*Work to be completed*: Please retype only the lines below that run from the one containing "first_place: [266, 307, 332, 385]" through the last line, both included, without altering a word.

START Provided entries

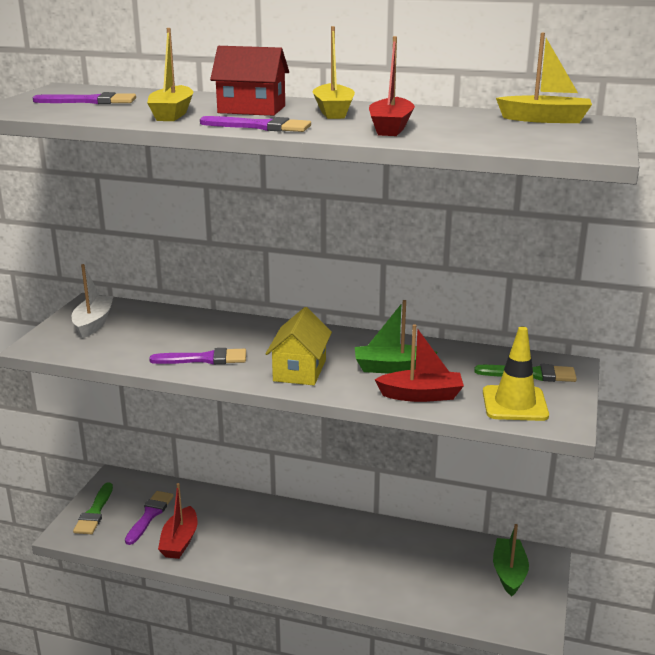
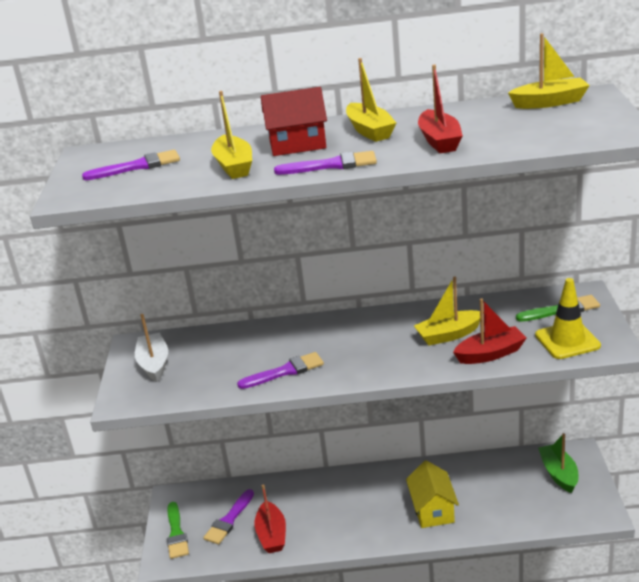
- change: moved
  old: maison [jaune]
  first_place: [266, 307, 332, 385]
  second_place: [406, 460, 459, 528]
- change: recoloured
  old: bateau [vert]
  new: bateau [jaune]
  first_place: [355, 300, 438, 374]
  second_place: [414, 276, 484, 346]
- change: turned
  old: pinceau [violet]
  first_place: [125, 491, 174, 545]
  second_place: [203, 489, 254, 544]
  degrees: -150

END Provided entries

*Reply to the task*:
  first_place: [266, 307, 332, 385]
  second_place: [406, 460, 459, 528]
- change: recoloured
  old: bateau [vert]
  new: bateau [jaune]
  first_place: [355, 300, 438, 374]
  second_place: [414, 276, 484, 346]
- change: turned
  old: pinceau [violet]
  first_place: [125, 491, 174, 545]
  second_place: [203, 489, 254, 544]
  degrees: -150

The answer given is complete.